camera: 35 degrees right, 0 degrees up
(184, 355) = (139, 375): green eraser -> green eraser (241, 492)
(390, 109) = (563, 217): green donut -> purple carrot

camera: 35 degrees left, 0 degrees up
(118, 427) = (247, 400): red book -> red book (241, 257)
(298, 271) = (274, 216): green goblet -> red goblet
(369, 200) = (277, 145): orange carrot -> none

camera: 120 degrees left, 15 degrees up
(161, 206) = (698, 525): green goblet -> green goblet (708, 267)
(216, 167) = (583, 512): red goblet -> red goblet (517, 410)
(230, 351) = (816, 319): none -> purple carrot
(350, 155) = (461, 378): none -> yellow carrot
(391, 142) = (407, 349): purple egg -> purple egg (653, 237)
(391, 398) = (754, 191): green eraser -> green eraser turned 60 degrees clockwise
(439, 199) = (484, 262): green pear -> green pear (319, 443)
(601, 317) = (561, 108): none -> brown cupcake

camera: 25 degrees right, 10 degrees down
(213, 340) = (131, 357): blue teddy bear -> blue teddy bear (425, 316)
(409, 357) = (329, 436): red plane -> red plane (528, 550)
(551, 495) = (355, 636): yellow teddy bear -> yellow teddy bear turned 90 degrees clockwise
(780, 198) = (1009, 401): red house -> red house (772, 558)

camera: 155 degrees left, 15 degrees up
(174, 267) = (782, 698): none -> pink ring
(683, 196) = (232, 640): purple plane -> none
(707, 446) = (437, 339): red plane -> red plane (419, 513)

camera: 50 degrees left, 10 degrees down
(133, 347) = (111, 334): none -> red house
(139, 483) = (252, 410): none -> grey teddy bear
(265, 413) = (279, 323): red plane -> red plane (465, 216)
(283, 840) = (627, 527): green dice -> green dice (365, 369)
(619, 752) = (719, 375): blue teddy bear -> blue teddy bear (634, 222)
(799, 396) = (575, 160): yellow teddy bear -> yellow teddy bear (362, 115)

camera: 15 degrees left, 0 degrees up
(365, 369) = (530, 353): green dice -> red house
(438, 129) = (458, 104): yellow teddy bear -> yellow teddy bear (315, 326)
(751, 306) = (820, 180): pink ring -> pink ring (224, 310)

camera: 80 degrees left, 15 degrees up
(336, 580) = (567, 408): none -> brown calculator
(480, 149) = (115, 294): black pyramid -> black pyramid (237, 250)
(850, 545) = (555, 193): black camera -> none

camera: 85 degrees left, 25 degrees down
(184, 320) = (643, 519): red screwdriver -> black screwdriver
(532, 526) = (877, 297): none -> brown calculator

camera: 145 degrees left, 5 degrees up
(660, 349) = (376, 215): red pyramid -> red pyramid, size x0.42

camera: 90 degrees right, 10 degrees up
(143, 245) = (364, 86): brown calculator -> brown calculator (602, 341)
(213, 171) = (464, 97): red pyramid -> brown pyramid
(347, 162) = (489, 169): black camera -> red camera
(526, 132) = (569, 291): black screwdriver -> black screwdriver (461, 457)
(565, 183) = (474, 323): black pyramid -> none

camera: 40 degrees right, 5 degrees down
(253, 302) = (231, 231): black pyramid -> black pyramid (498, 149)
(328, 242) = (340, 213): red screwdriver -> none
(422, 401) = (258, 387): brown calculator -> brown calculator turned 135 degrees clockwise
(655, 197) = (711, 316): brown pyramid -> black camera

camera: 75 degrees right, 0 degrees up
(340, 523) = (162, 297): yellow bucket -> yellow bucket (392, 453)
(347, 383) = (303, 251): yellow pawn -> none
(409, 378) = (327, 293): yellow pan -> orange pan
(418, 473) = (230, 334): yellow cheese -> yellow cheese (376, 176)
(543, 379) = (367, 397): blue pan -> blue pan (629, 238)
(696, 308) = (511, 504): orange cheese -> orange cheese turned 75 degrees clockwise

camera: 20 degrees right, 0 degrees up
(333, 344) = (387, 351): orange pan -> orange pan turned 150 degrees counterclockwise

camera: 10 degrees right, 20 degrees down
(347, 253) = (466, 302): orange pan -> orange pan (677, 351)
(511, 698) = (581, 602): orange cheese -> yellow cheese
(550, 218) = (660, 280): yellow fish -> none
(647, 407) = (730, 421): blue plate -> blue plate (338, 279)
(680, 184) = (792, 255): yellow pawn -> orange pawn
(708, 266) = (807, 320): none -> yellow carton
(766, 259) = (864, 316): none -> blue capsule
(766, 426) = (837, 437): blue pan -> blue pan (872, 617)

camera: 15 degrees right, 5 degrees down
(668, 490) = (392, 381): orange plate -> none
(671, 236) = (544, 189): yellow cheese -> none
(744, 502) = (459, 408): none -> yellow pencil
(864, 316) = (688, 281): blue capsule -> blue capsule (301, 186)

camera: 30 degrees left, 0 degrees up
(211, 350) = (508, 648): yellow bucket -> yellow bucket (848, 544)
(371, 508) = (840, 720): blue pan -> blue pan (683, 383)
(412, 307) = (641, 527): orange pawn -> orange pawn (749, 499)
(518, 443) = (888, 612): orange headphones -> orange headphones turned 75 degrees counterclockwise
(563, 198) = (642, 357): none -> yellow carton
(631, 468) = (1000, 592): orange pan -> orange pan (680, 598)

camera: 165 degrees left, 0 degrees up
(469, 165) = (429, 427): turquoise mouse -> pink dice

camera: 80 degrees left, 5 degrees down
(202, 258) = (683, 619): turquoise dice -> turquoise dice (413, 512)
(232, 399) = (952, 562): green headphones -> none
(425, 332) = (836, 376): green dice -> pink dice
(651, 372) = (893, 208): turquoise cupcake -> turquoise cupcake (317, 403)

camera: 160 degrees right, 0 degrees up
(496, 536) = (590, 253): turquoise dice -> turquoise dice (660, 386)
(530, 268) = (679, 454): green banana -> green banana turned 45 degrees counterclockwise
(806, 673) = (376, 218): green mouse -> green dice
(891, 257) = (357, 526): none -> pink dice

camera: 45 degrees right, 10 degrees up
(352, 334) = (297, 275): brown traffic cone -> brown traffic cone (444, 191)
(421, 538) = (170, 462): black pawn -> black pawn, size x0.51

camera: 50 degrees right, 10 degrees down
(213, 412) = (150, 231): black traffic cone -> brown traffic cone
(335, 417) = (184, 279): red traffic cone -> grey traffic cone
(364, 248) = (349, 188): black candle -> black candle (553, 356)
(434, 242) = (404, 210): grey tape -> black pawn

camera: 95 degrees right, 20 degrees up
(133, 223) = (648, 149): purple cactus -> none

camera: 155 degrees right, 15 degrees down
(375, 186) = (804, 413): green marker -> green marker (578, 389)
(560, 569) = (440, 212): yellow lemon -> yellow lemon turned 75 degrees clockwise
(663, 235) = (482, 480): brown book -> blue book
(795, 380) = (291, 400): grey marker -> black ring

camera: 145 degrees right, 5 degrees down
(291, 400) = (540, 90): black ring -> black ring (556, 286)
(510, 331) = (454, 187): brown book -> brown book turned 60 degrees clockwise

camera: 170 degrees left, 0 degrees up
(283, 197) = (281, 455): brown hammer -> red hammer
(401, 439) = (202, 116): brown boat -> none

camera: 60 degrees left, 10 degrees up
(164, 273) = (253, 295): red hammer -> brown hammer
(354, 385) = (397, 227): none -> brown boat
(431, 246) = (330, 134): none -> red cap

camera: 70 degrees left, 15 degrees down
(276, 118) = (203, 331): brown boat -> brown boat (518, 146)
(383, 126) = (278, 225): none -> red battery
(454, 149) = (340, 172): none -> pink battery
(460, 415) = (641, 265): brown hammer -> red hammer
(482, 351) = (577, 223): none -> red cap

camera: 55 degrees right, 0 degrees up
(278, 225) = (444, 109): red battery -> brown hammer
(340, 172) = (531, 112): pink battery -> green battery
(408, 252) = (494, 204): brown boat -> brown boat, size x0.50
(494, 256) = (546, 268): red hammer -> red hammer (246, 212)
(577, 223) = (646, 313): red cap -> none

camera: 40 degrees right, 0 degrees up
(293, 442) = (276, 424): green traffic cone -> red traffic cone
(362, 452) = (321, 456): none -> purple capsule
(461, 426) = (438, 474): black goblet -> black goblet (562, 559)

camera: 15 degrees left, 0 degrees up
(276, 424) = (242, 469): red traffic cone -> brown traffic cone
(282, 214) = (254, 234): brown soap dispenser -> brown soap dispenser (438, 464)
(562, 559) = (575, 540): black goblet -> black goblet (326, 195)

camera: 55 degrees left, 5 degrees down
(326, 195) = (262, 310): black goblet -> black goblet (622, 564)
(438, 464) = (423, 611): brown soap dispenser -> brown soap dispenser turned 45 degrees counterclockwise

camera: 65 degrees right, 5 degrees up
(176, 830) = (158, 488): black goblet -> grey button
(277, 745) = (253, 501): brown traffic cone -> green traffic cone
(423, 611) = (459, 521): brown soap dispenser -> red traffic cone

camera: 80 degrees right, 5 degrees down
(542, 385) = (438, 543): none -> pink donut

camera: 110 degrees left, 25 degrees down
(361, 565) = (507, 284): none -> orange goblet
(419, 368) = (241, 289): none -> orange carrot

__Task instructions__. In the entries above, find the line holding "(391, 142) = (407, 349): purple" and the line holding "(213, 340) = (131, 357): blue"; print both of them and every line between, exactly, and nothing else.

__Response__.
(391, 142) = (407, 349): purple egg -> purple egg (653, 237)
(391, 398) = (754, 191): green eraser -> green eraser turned 60 degrees clockwise
(439, 199) = (484, 262): green pear -> green pear (319, 443)
(601, 317) = (561, 108): none -> brown cupcake

camera: 25 degrees right, 10 degrees down
(213, 340) = (131, 357): blue teddy bear -> blue teddy bear (425, 316)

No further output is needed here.